- [What is being asked]
Leave the pictures out. Return the rest of the listing below exactly.

- [Record extracts]
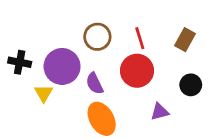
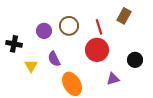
brown rectangle: (185, 40) -> (124, 16), moved
purple circle: (62, 66) -> (44, 31), moved, size x0.6
purple semicircle: (95, 83) -> (54, 59), moved

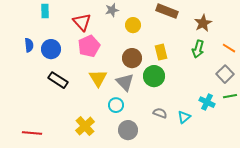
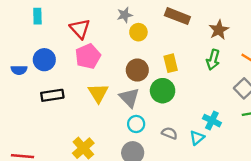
gray star: (112, 10) -> (125, 15), moved
blue semicircle: (29, 45) -> (19, 70), moved, turned 96
black rectangle: (58, 80) -> (52, 95), turned -42
cyan cross: (207, 102) -> (212, 121), moved
cyan circle: (116, 105) -> (136, 124), moved

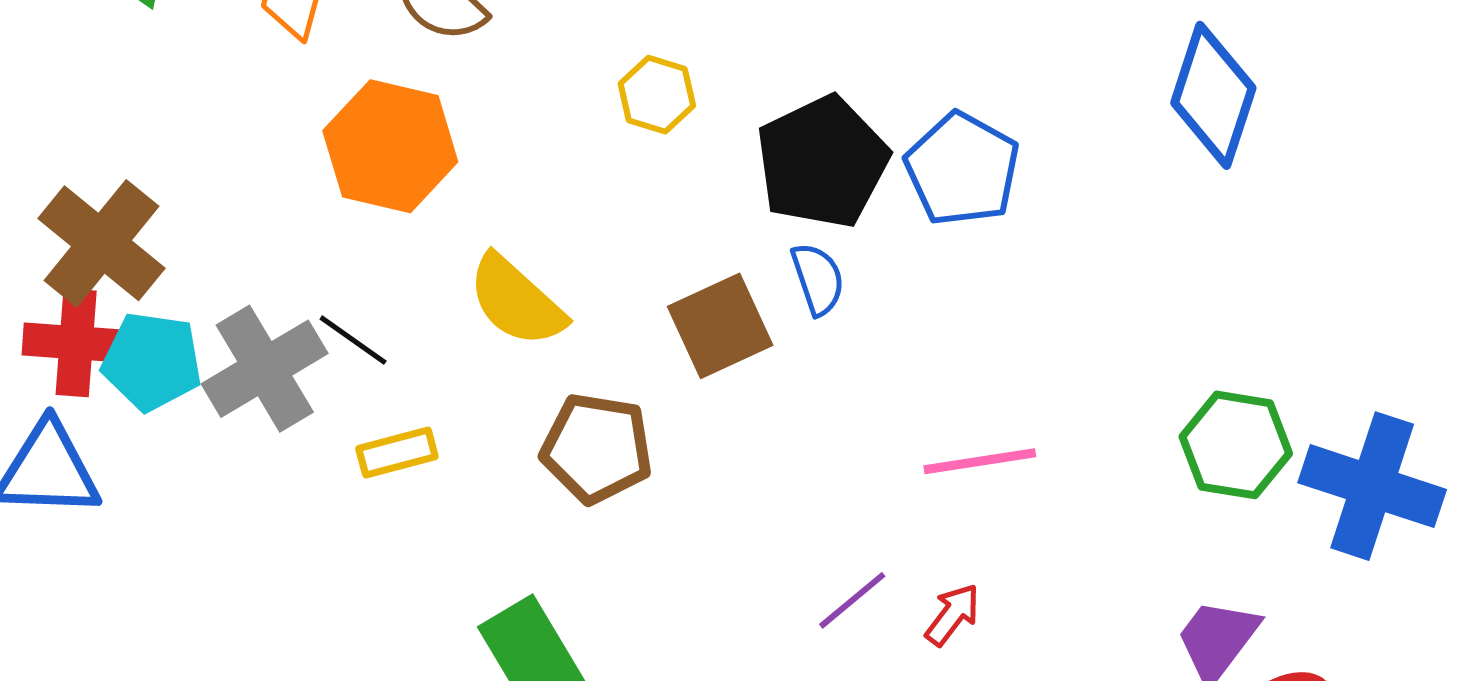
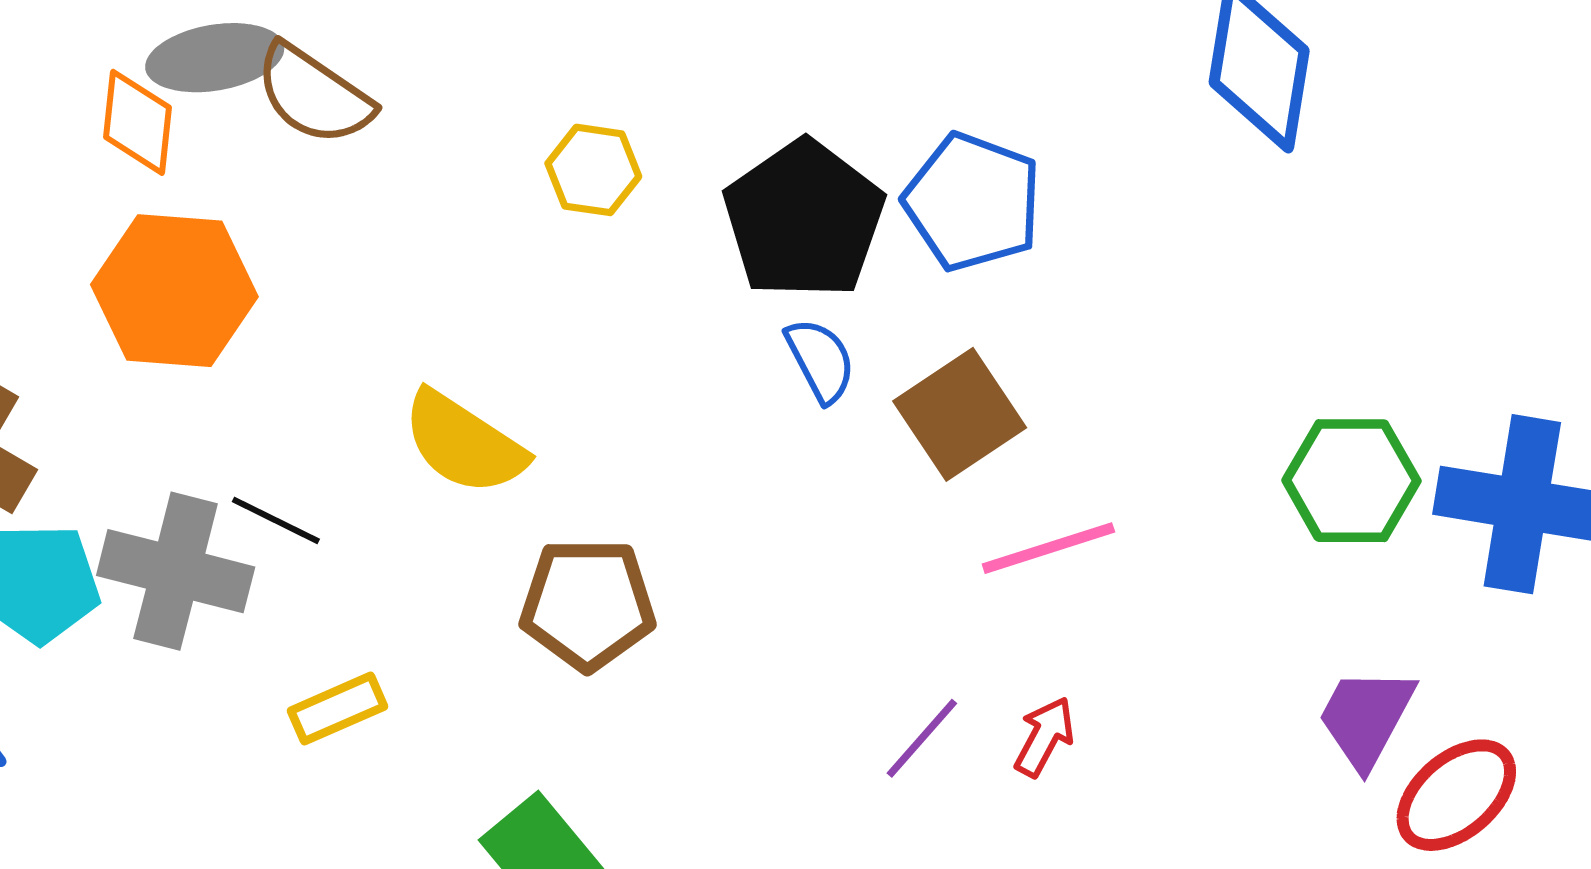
orange hexagon: (390, 146) -> (174, 291), moved
brown square: (720, 326) -> (960, 414), moved
gray cross: (265, 369) -> (176, 571), turned -36
yellow rectangle: (397, 453) -> (337, 709), moved

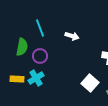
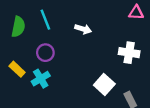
green semicircle: (22, 47) -> (18, 27), moved
yellow rectangle: (17, 79) -> (17, 69), moved, turned 40

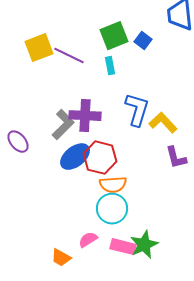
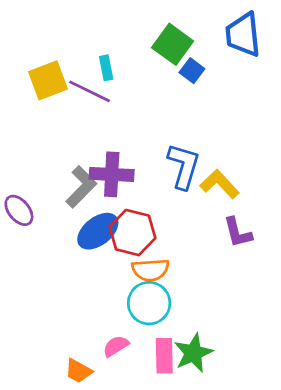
green square: (114, 36) -> (173, 44), moved, turned -32
cyan rectangle: (110, 66) -> (106, 68), moved
pink rectangle: (123, 247) -> (164, 356), turned 75

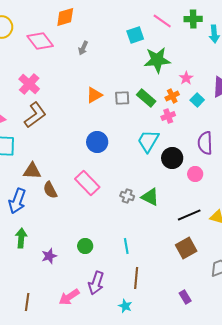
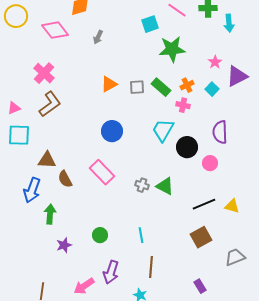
pink star: (186, 78) -> (215, 62), moved
pink cross: (168, 116) -> (183, 105), turned 32
green arrow: (21, 238) -> (50, 214), moved

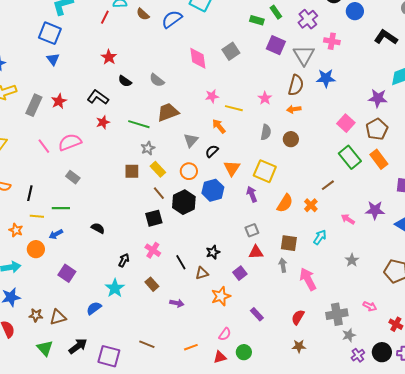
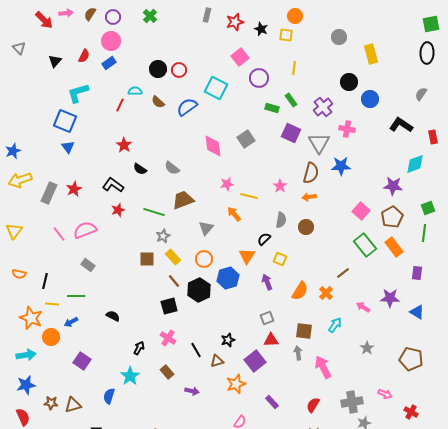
black semicircle: (212, 151) -> (264, 239), moved
yellow square: (265, 171) -> (280, 259), size x0.6
orange star: (16, 230) -> (31, 318), size x1.6
purple square: (240, 273) -> (255, 361), size x1.5
blue semicircle: (94, 308) -> (109, 396), turned -35

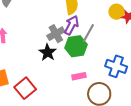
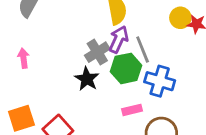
gray line: (88, 33) -> (143, 49), turned -48
blue cross: (116, 66) -> (160, 81), moved

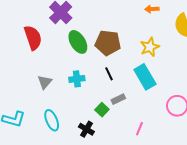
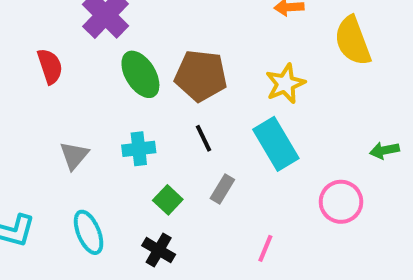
red semicircle: (33, 38) -> (50, 66), size x0.7
gray rectangle: (118, 99) -> (222, 189), turned -32
green square: (102, 110) -> (168, 200), moved

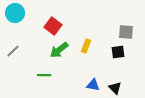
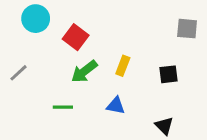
cyan circle: (15, 13) -> (36, 19), moved
gray square: (126, 32) -> (187, 29), moved
blue triangle: (93, 85) -> (116, 106), moved

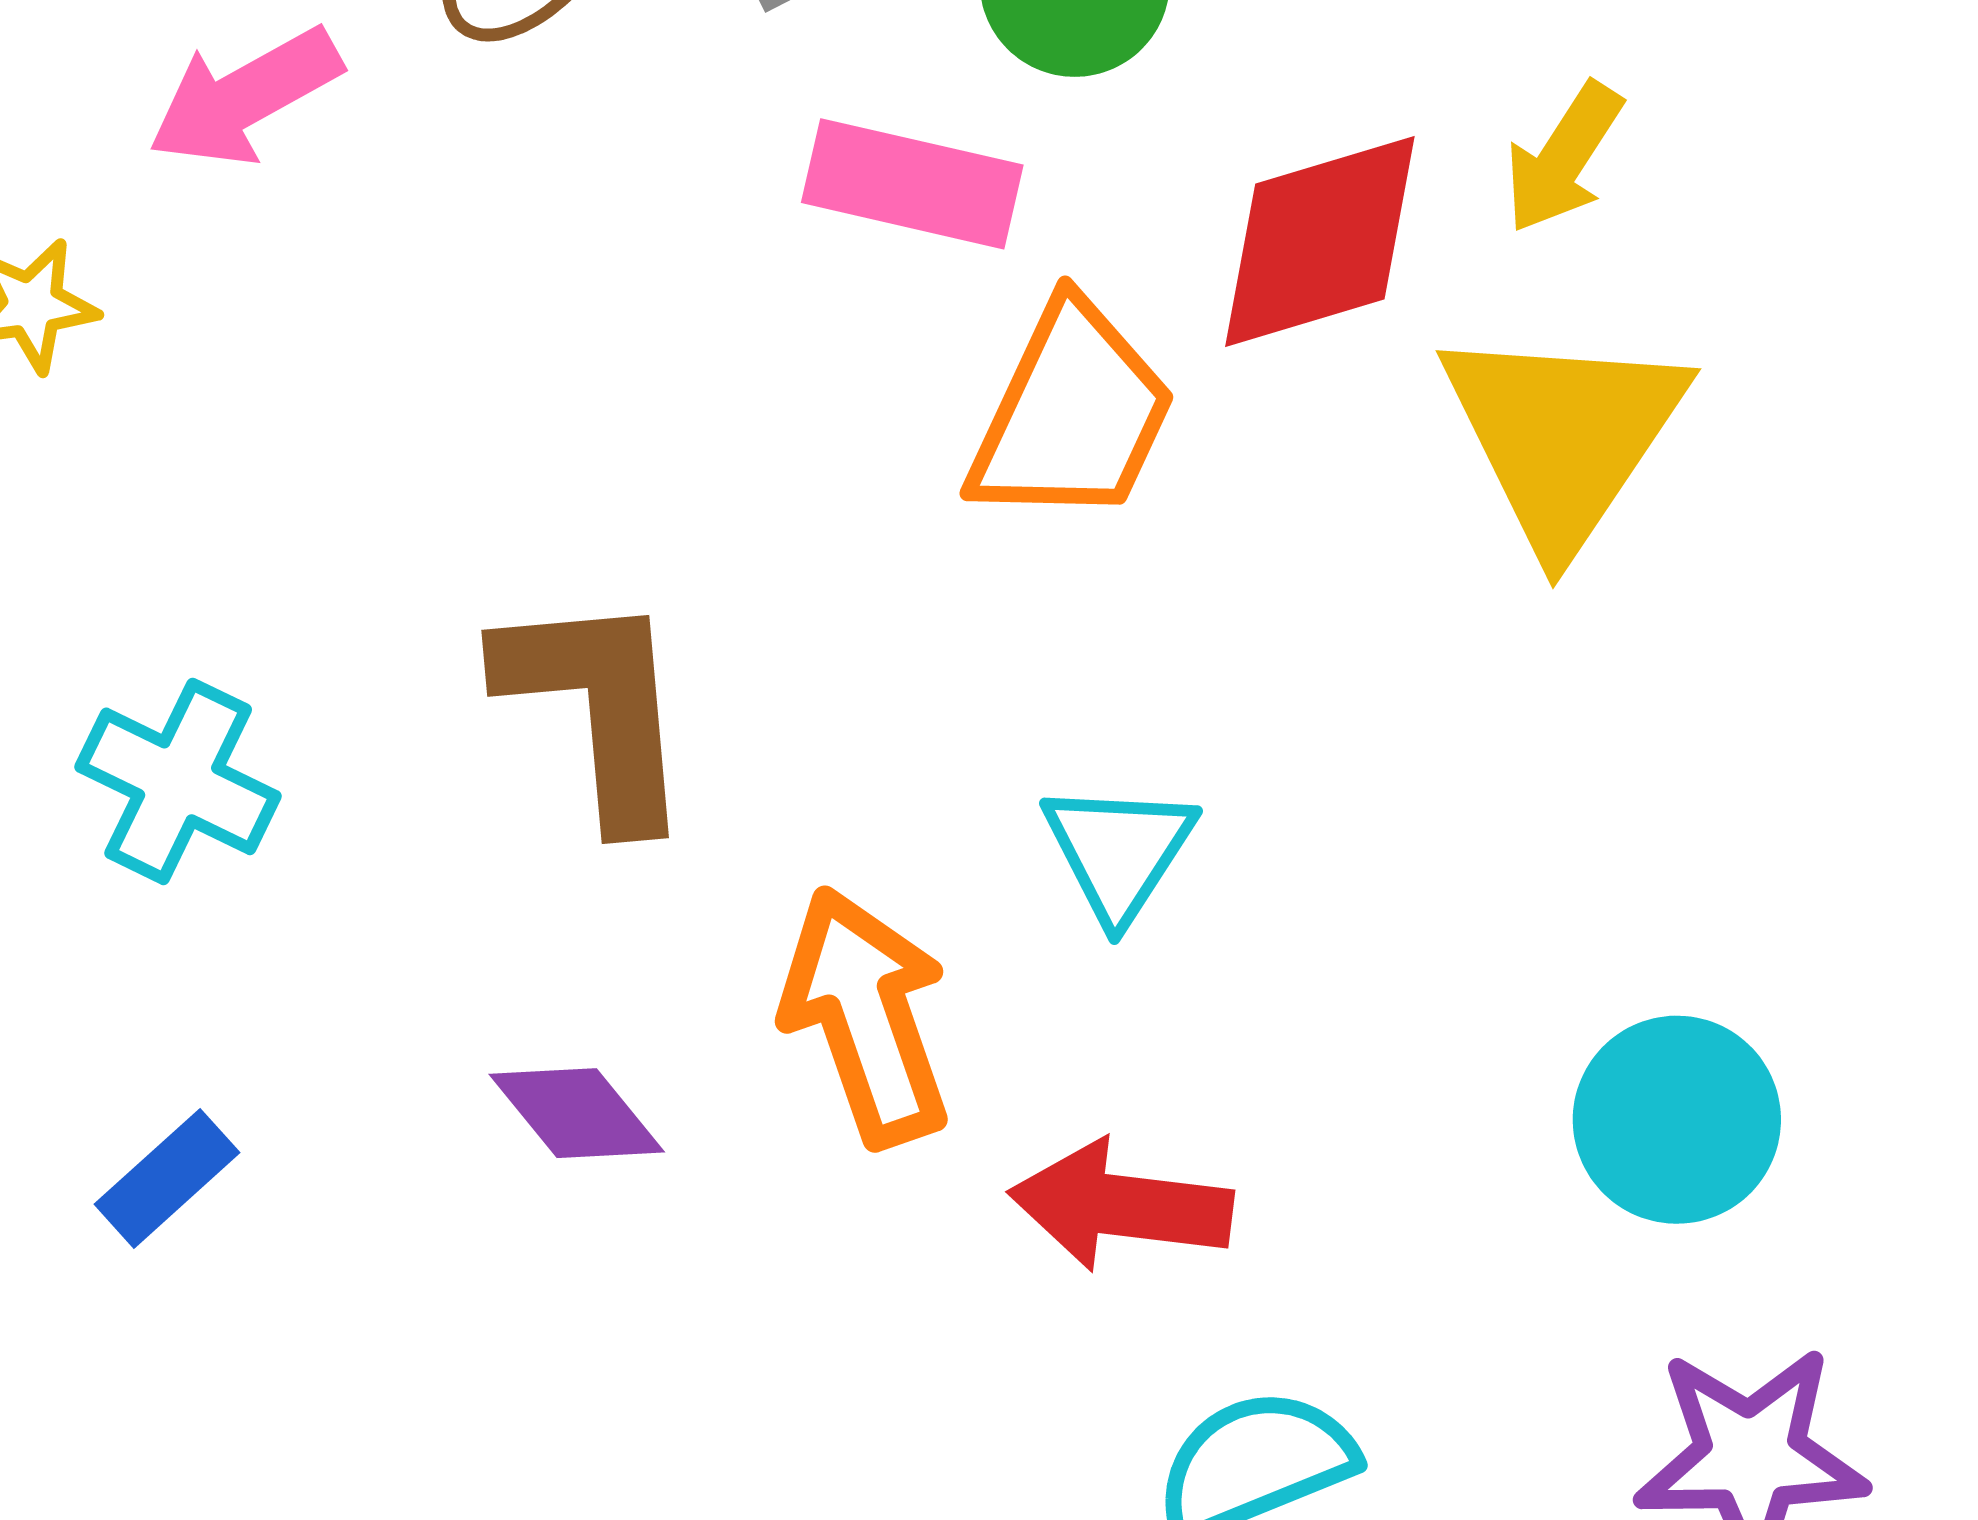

- [Reply to the exercise]
brown rectangle: (185, 40) -> (124, 16), moved
purple circle: (62, 66) -> (44, 31), moved, size x0.6
purple semicircle: (95, 83) -> (54, 59), moved

gray star: (112, 10) -> (125, 15), moved
blue semicircle: (29, 45) -> (19, 70), moved, turned 96
black rectangle: (58, 80) -> (52, 95), turned -42
cyan cross: (207, 102) -> (212, 121), moved
cyan circle: (116, 105) -> (136, 124), moved

orange hexagon: (390, 146) -> (174, 291), moved
brown square: (720, 326) -> (960, 414), moved
gray cross: (265, 369) -> (176, 571), turned -36
yellow rectangle: (397, 453) -> (337, 709), moved

green semicircle: (22, 47) -> (18, 27), moved
yellow rectangle: (17, 79) -> (17, 69), moved, turned 40

green square: (114, 36) -> (173, 44), moved, turned -32
cyan rectangle: (110, 66) -> (106, 68), moved
pink rectangle: (123, 247) -> (164, 356), turned 75

pink star: (186, 78) -> (215, 62), moved
pink cross: (168, 116) -> (183, 105), turned 32
green arrow: (21, 238) -> (50, 214), moved

black semicircle: (212, 151) -> (264, 239), moved
yellow square: (265, 171) -> (280, 259), size x0.6
orange star: (16, 230) -> (31, 318), size x1.6
purple square: (240, 273) -> (255, 361), size x1.5
blue semicircle: (94, 308) -> (109, 396), turned -35

gray line: (88, 33) -> (143, 49), turned -48
blue cross: (116, 66) -> (160, 81), moved

red semicircle: (33, 38) -> (50, 66), size x0.7
gray rectangle: (118, 99) -> (222, 189), turned -32
green square: (102, 110) -> (168, 200), moved

cyan circle: (15, 13) -> (36, 19), moved
gray square: (126, 32) -> (187, 29), moved
blue triangle: (93, 85) -> (116, 106), moved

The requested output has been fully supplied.